--- Extracted data Enclosed Below ---

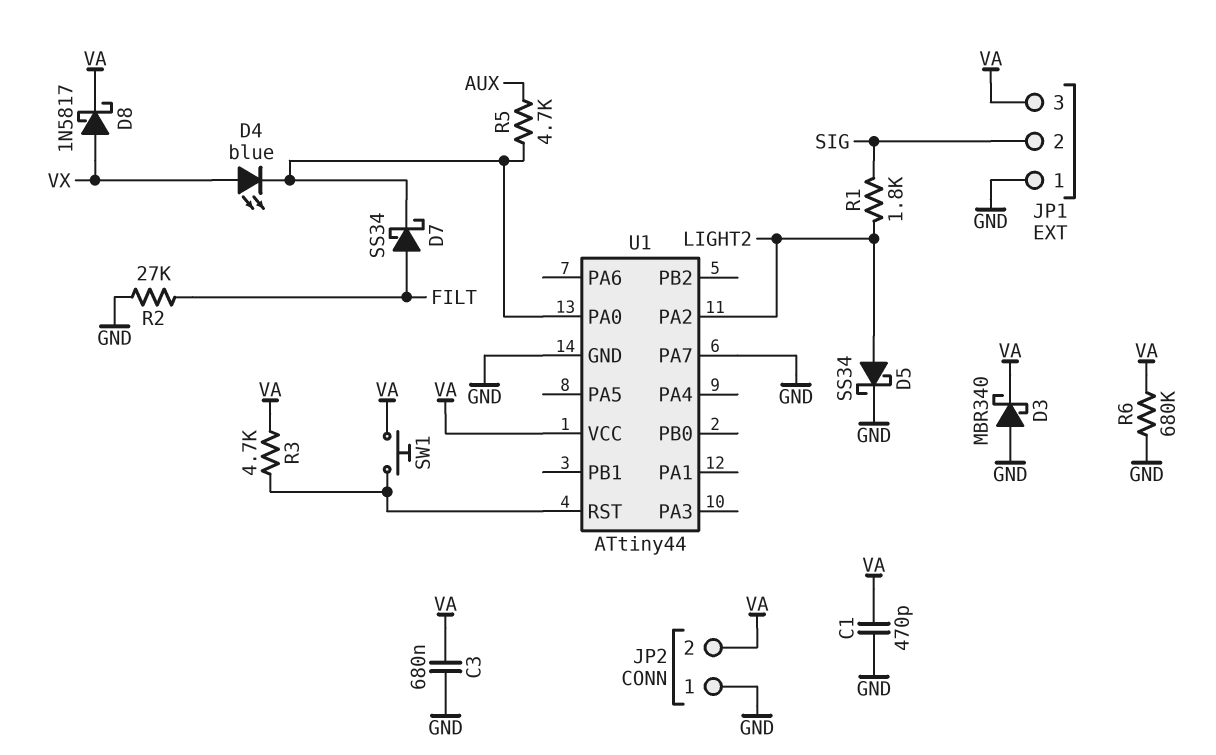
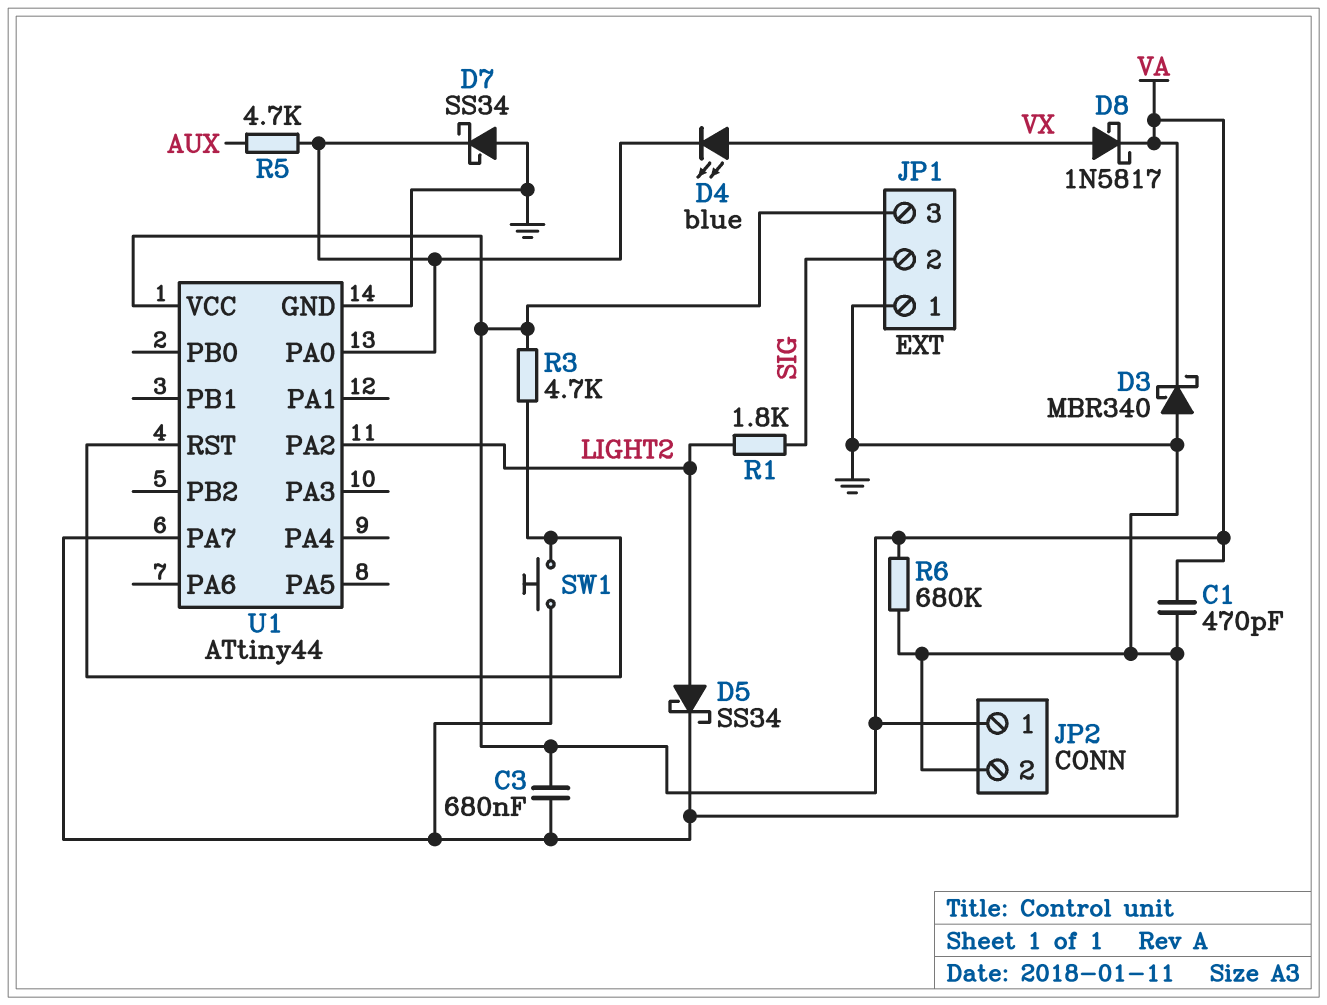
D7: schottky SS34 (A FILT, K U1/PA0) -> schottky SS34 (A GND, K U1/PA0)
JP2 pin 1: GND -> VA
JP2 pin 2: VA -> GND
R2: 27k (FILT, GND) -> none
SW1: button (U1/RST, VA) -> button (GND, U1/RST)

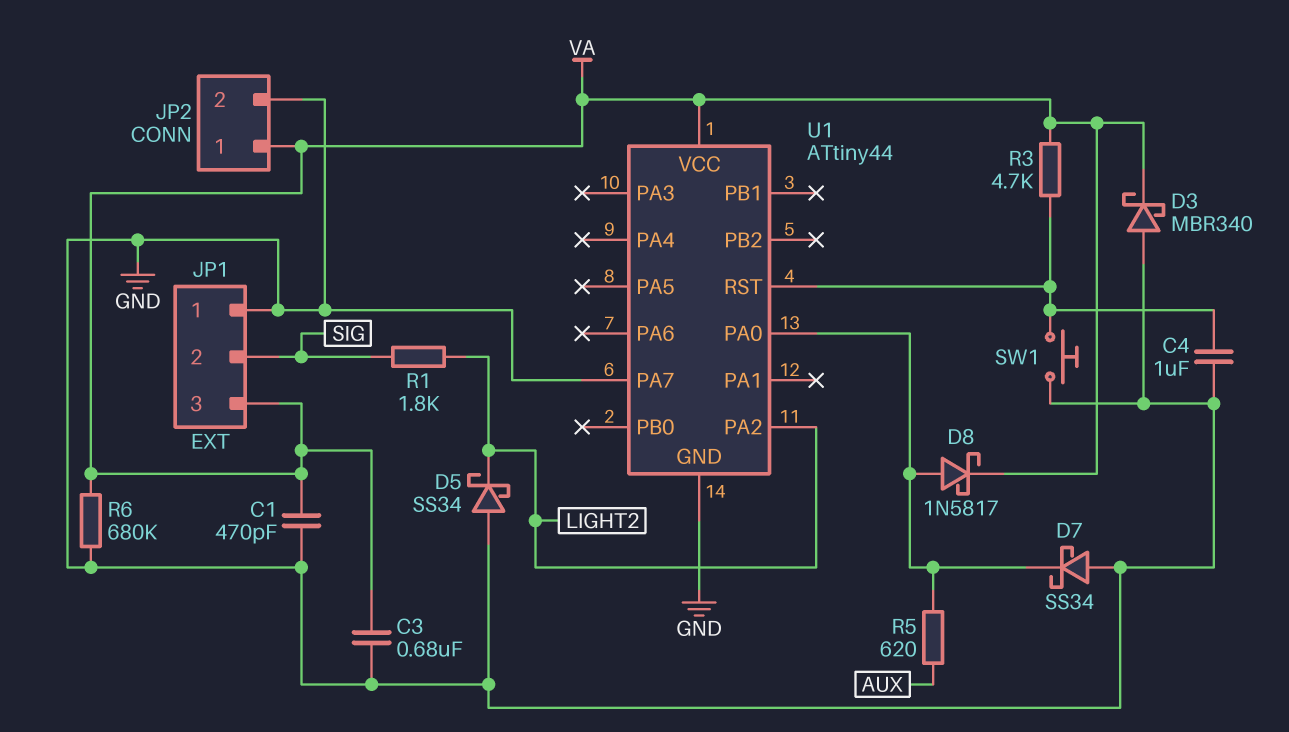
C4: none -> 1uF (GND, U1/RST)
D4: LED blue (A VX, K U1/PA0) -> none
D5: schottky SS34 (A LIGHT2, K GND) -> schottky SS34 (A GND, K LIGHT2)
D8: schottky 1N5817 (A VX, K VA) -> schottky 1N5817 (A U1/PA0, K VA)
R5: 4.7k (AUX, U1/PA0) -> 620 (AUX, U1/PA0)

--- End of Enclosed Extracted data ---

▸ **What you have to do**
In the listing above, find every line with the word "schottky" and copy it out.

▸ **Answer to this exercise**
D7: schottky SS34 (A FILT, K U1/PA0) -> schottky SS34 (A GND, K U1/PA0)
D5: schottky SS34 (A LIGHT2, K GND) -> schottky SS34 (A GND, K LIGHT2)
D8: schottky 1N5817 (A VX, K VA) -> schottky 1N5817 (A U1/PA0, K VA)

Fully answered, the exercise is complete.